If a line of the records contains the string "TRIG", copy it out.

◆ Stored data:
·····

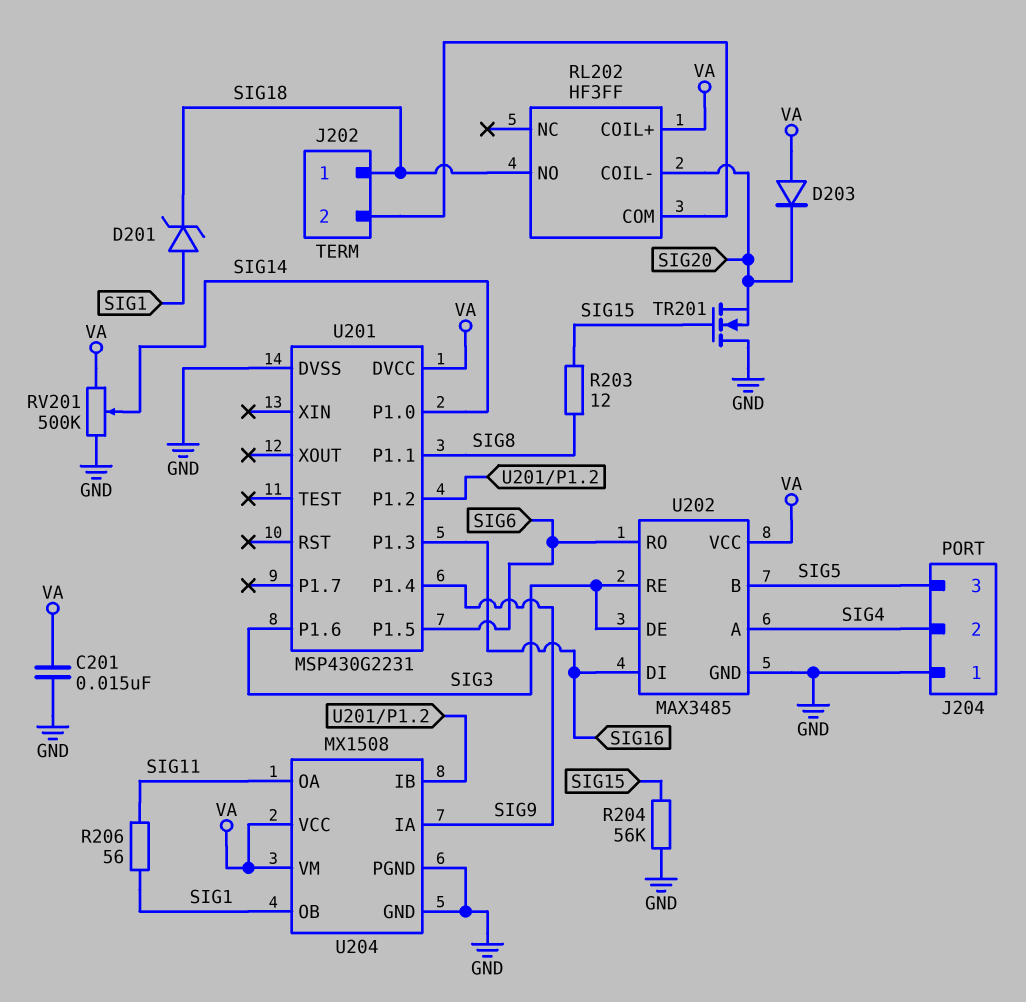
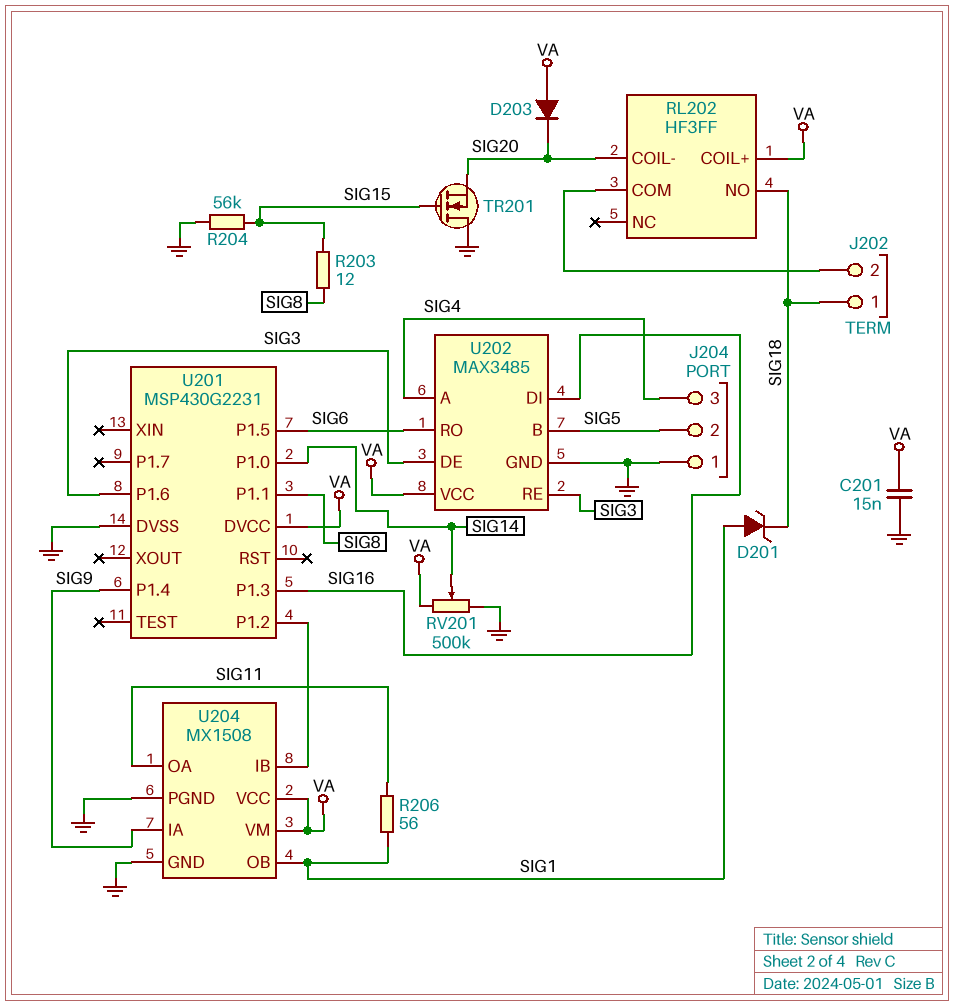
J204 pin 2: SIG4 -> SIG5
J204 pin 3: SIG5 -> SIG4

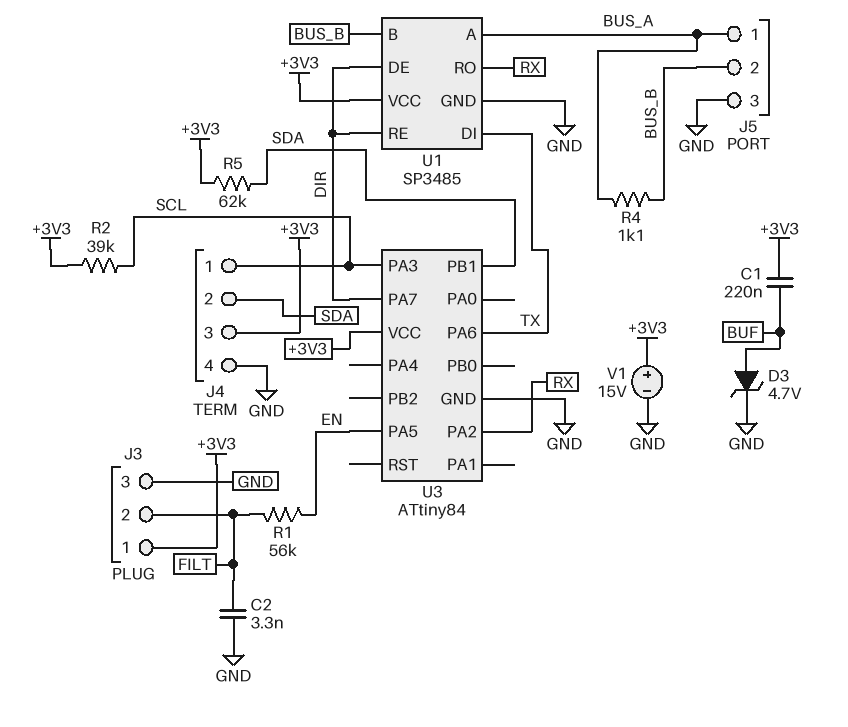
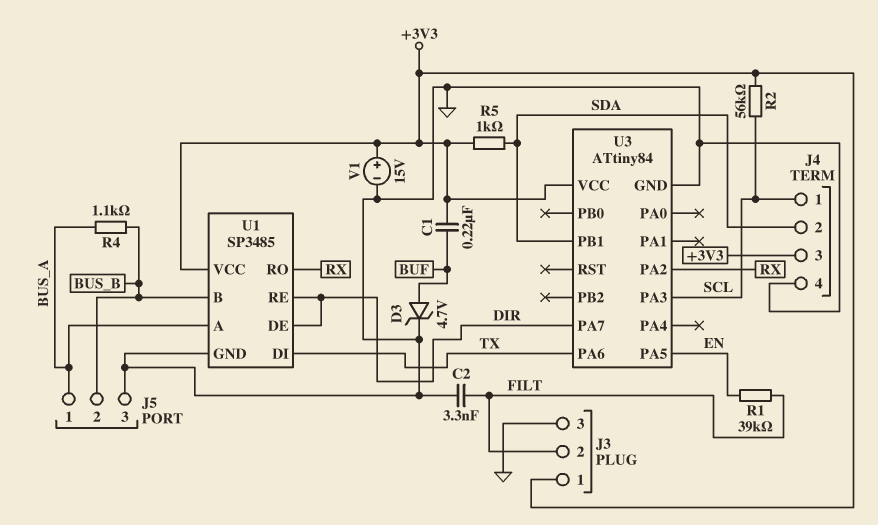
R1: 56k (EN, FILT) -> 39k (EN, FILT)
R2: 39k (+3V3, SCL) -> 56k (+3V3, SCL)
R5: 62k (+3V3, SDA) -> 1k (+3V3, SDA)

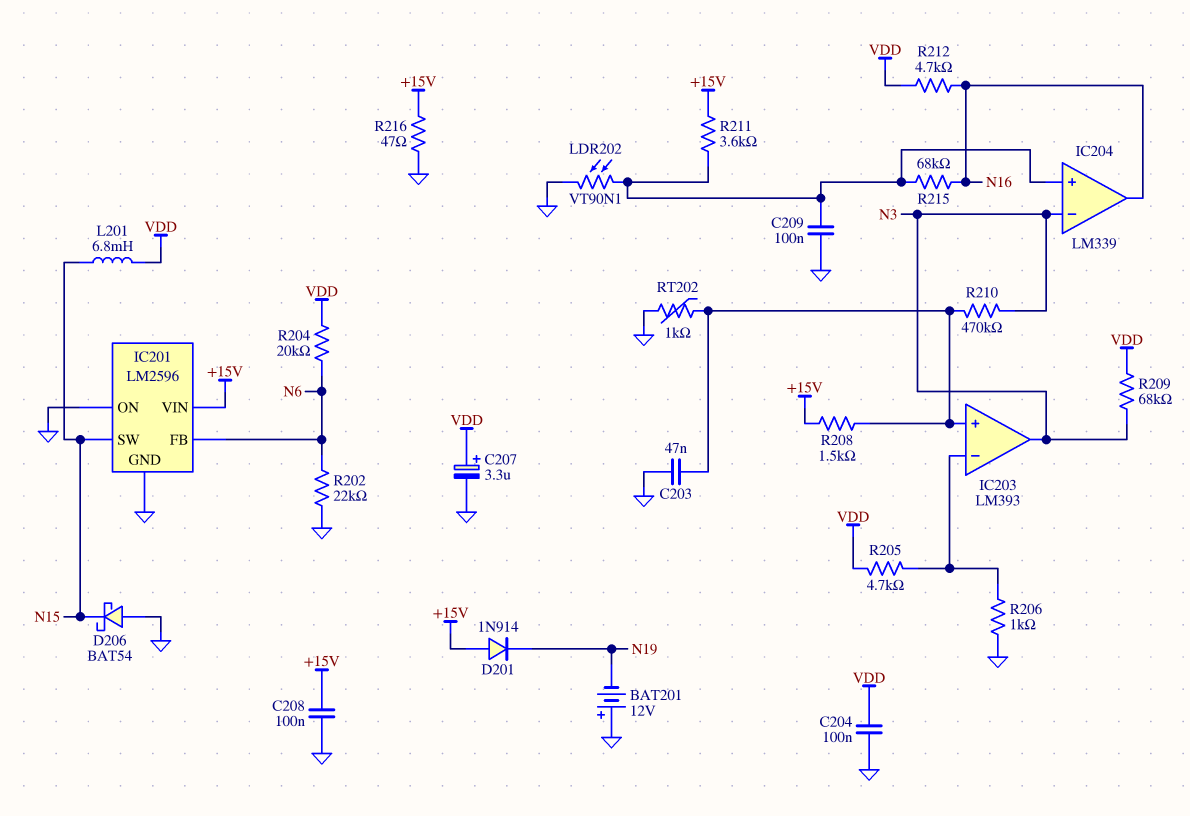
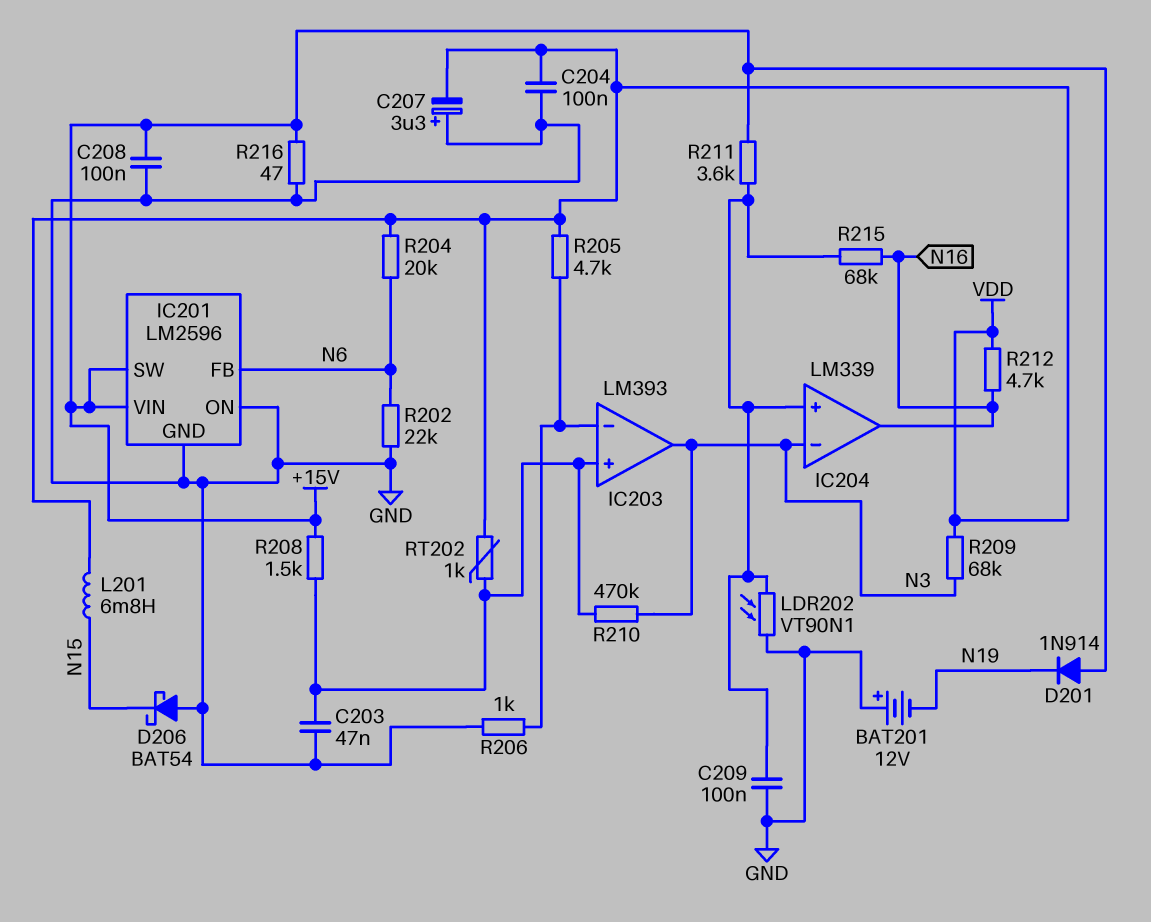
C207: 3.3uF (plus VDD, minus GND) -> 3.3uF (plus GND, minus VDD)
IC201 pin SW: N15 -> +15V
RT202: 1k (GND, IC203/in+) -> 1k (IC203/in+, VDD)

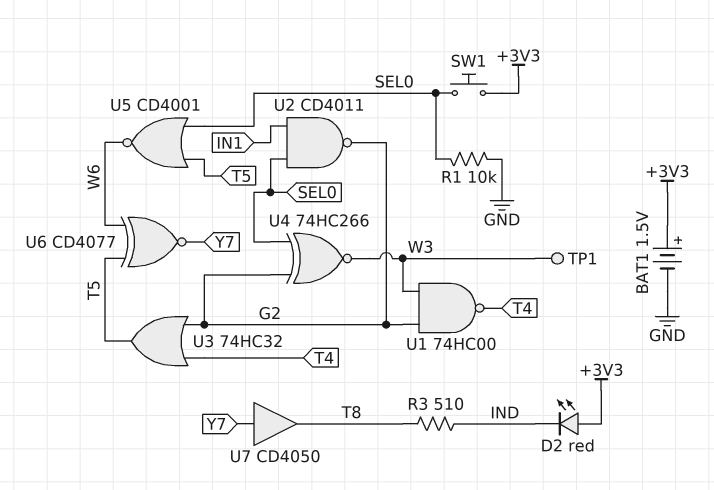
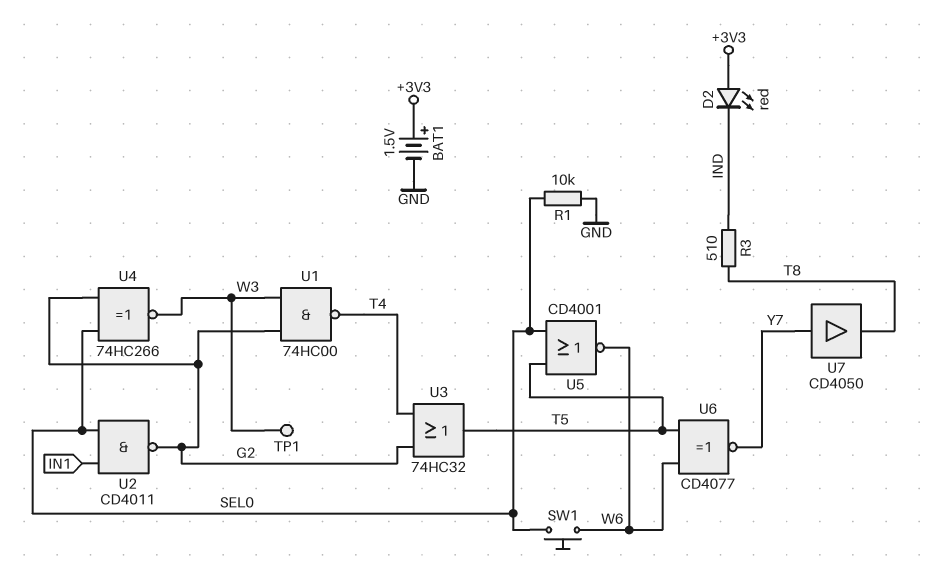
SW1: button (+3V3, SEL0) -> button (SEL0, W6)

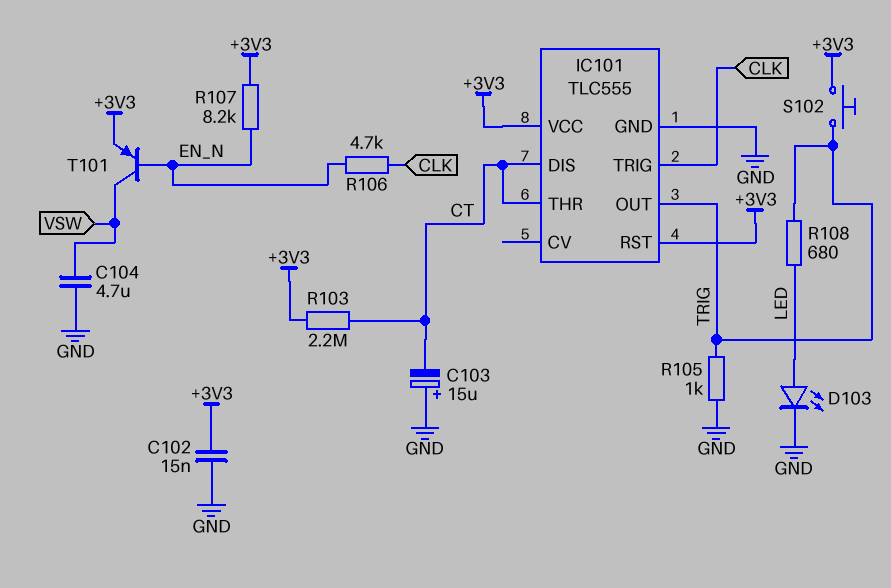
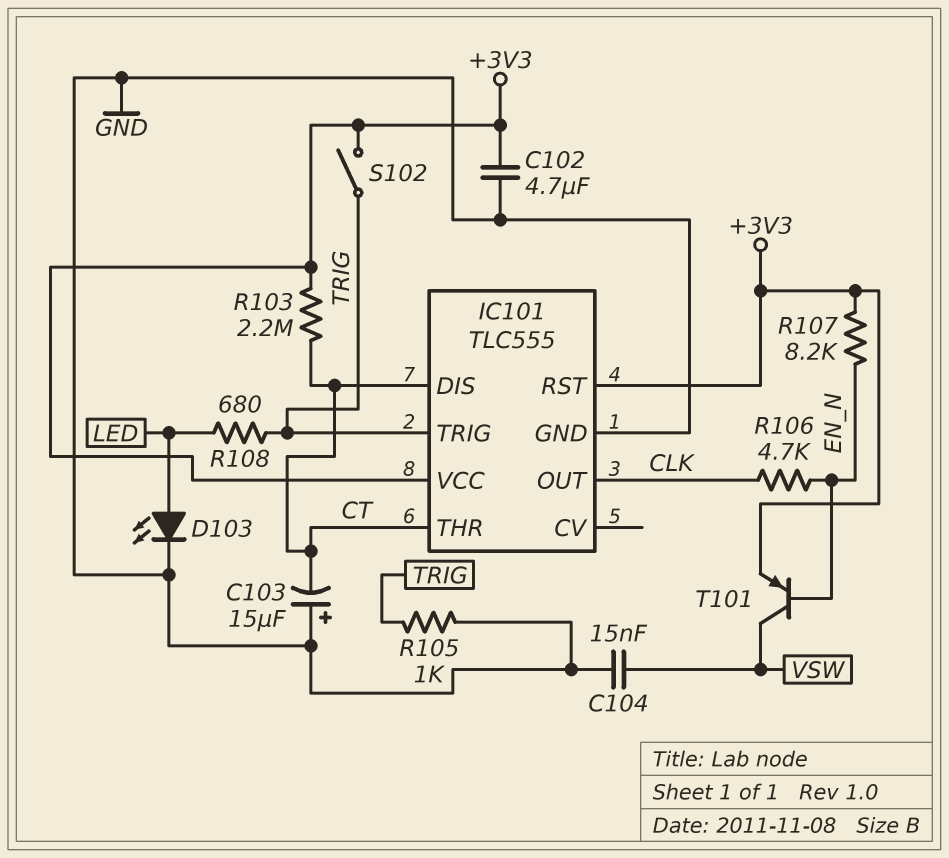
C102: 15nF (+3V3, GND) -> 4.7uF (+3V3, GND)
C104: 4.7uF (GND, VSW) -> 15nF (GND, VSW)
IC101 pin OUT: TRIG -> CLK
IC101 pin TRIG: CLK -> TRIG
S102: button (+3V3, TRIG) -> switch (+3V3, TRIG)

·····

◆ OUTPUT OF THE EXERCISE:
IC101 pin OUT: TRIG -> CLK
IC101 pin TRIG: CLK -> TRIG
S102: button (+3V3, TRIG) -> switch (+3V3, TRIG)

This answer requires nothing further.